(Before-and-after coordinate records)
——

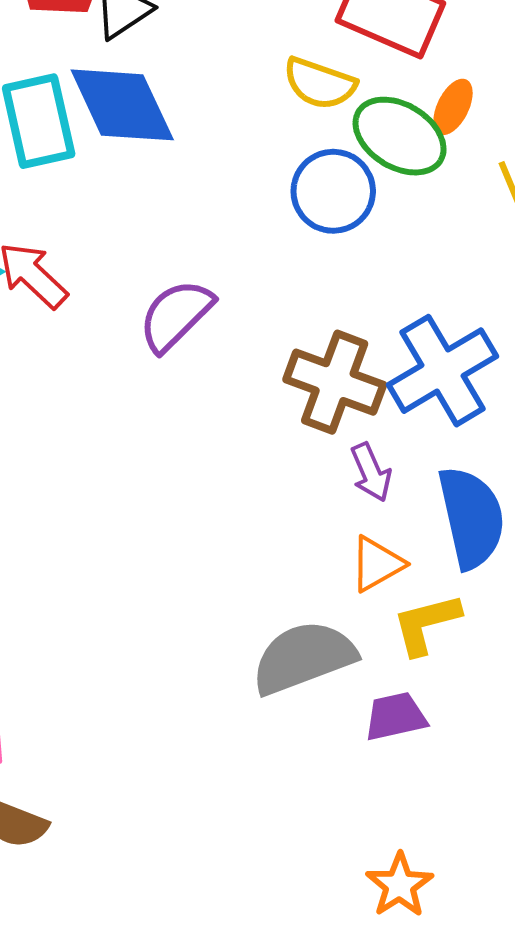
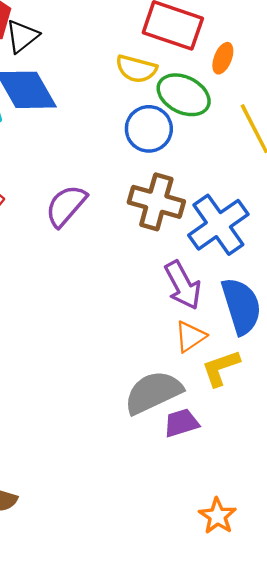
orange ellipse: (453, 107) -> (223, 58), moved
brown cross: (335, 382) -> (156, 202), moved
purple arrow: (371, 472) -> (183, 285), size x1.5
purple trapezoid: (395, 717) -> (181, 423), moved

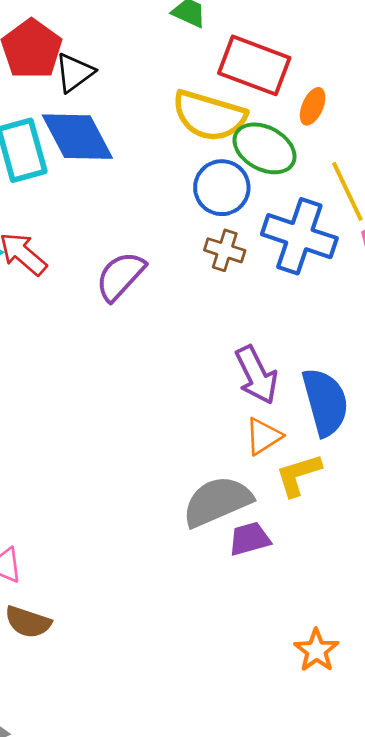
yellow semicircle: (136, 69) -> (209, 116), size x1.5
brown cross: (156, 202) -> (225, 250), moved, size x0.6
blue cross: (218, 225) -> (299, 236), moved, turned -38
orange star: (217, 516) -> (316, 650), moved

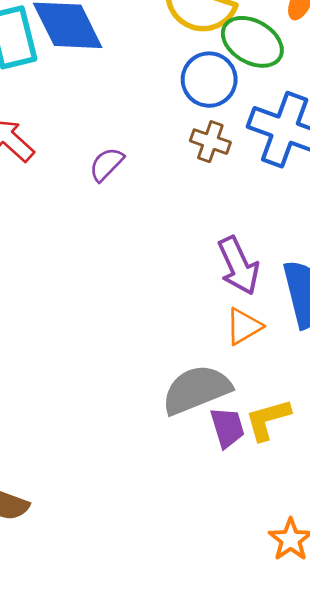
purple semicircle: (120, 276) -> (106, 164), size x0.7
yellow L-shape: (298, 475) -> (268, 419), moved
purple trapezoid: (250, 539) -> (227, 428), turned 87

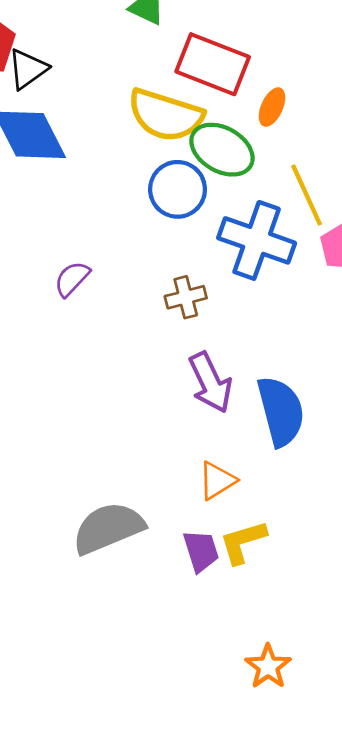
brown cross: (210, 142) -> (186, 297), moved, turned -33
orange triangle: (244, 326) -> (217, 481), moved
gray semicircle: (196, 390) -> (108, 528), moved

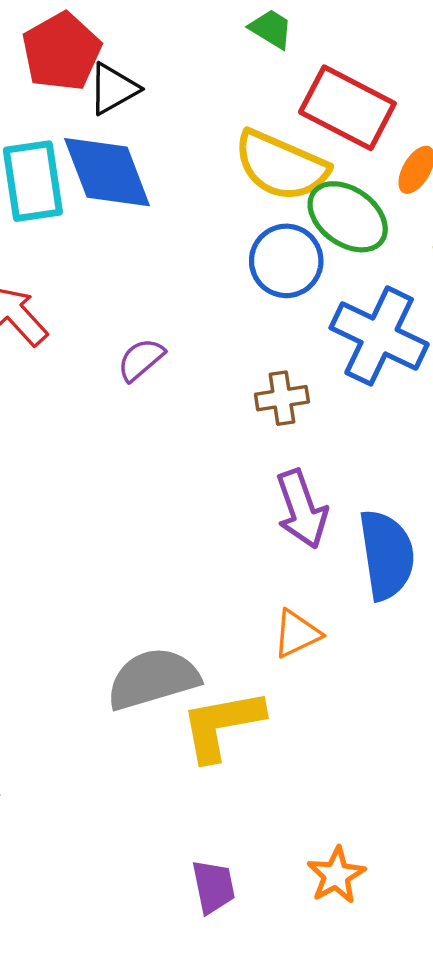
yellow L-shape: (243, 542) -> (222, 725), moved, size x1.4
purple trapezoid: (201, 551) -> (213, 887), moved

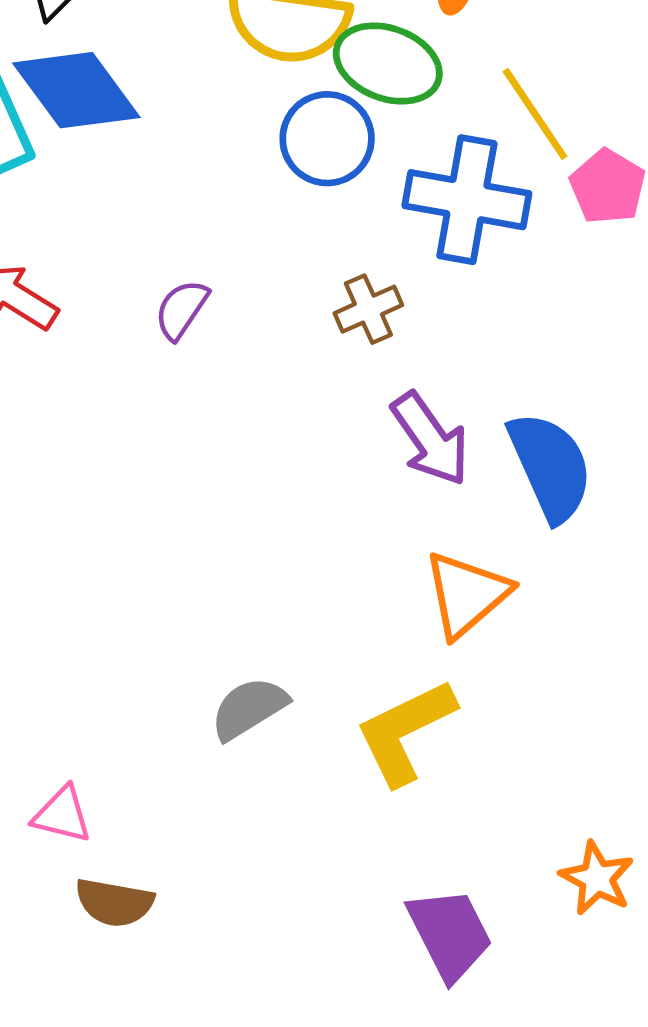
orange triangle: (297, 634) -> (467, 594), size x1.4
gray semicircle: (153, 679) -> (249, 708), moved, size x0.7
purple trapezoid: (213, 887) -> (450, 934), size x1.4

——

> **WORK INSTRUCTIONS**: Determine how many lines of the data contain "orange" and give nothing but that number.

> **ANSWER FOR THE TASK**: 4